## PROBLEM DETAILS
Report how many lines in the data below hold "missing", with no other words.

Scene image comparisons:
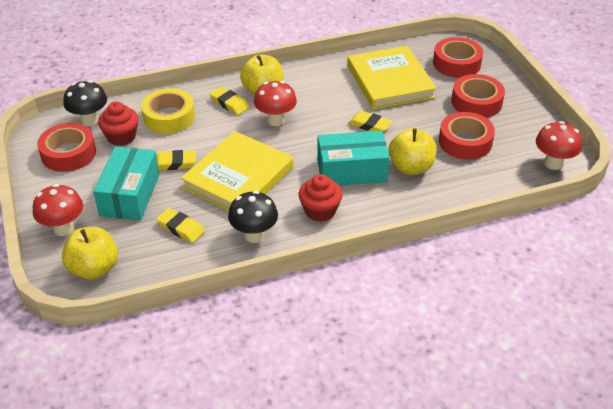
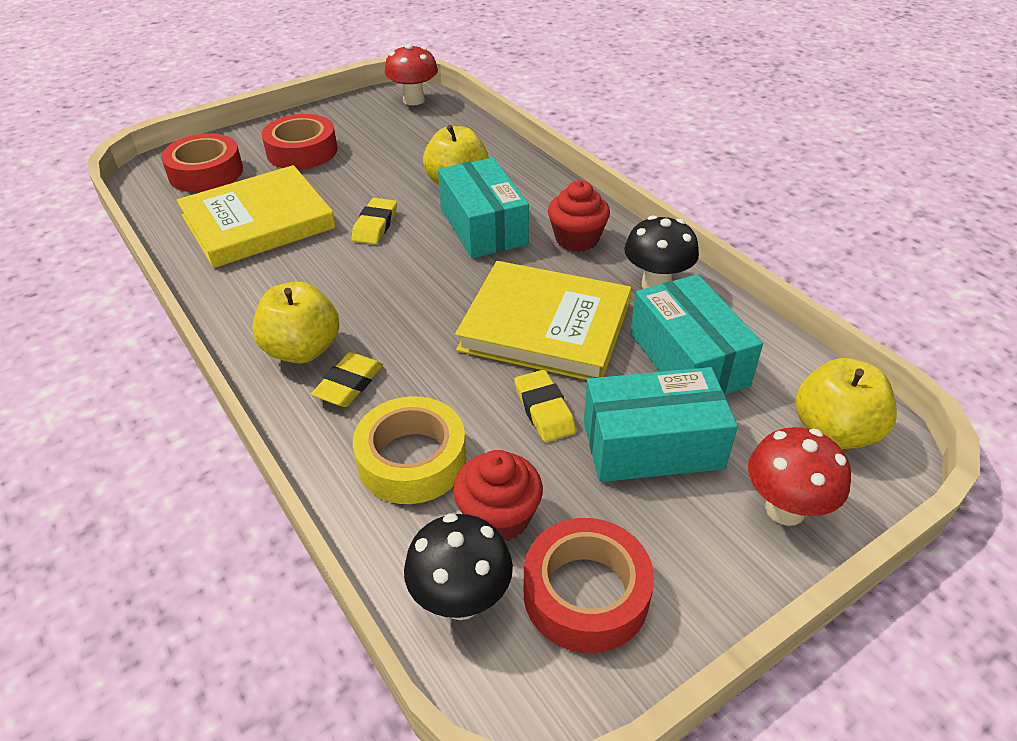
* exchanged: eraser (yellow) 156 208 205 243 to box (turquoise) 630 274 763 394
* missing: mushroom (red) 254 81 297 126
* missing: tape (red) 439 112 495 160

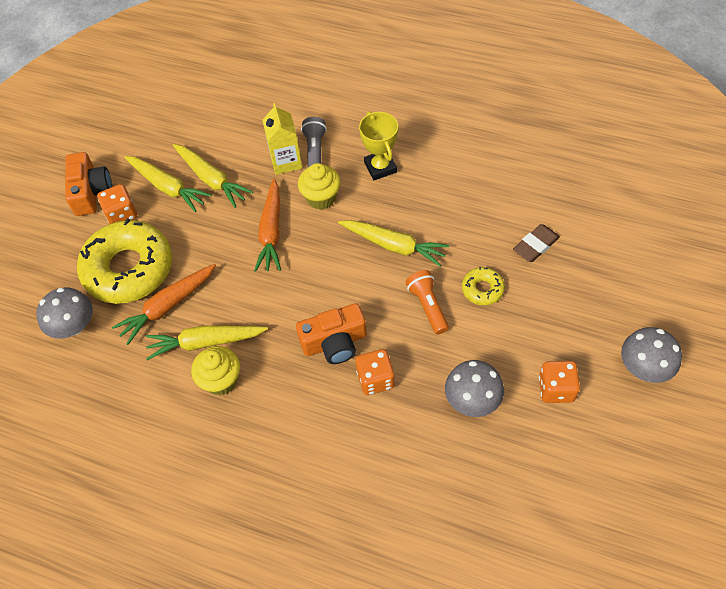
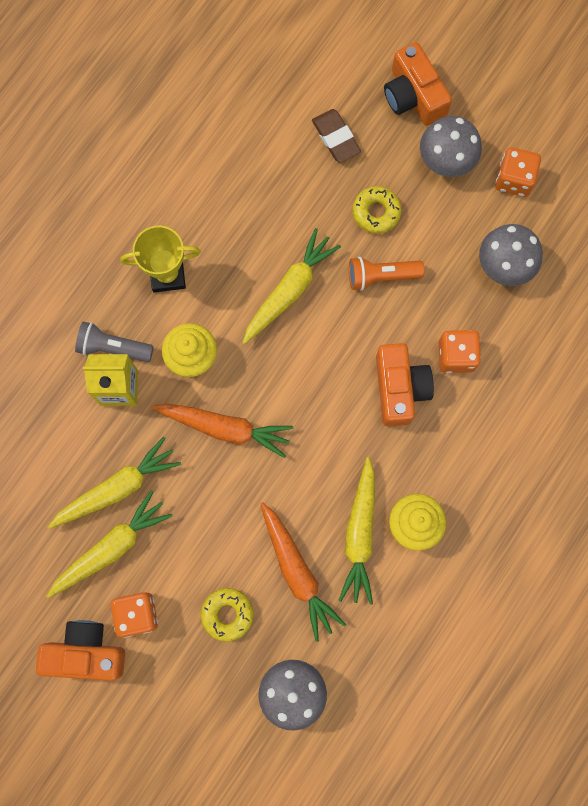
* size: donut (yellow) 77 218 172 304 = 201 588 253 642 x0.44
* appeared: camera (orange) 384 42 452 126
* relocated: mushroom (grey) 621 327 682 383 to 420 116 482 177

## ANSWER FOR THIS EXERCISE
2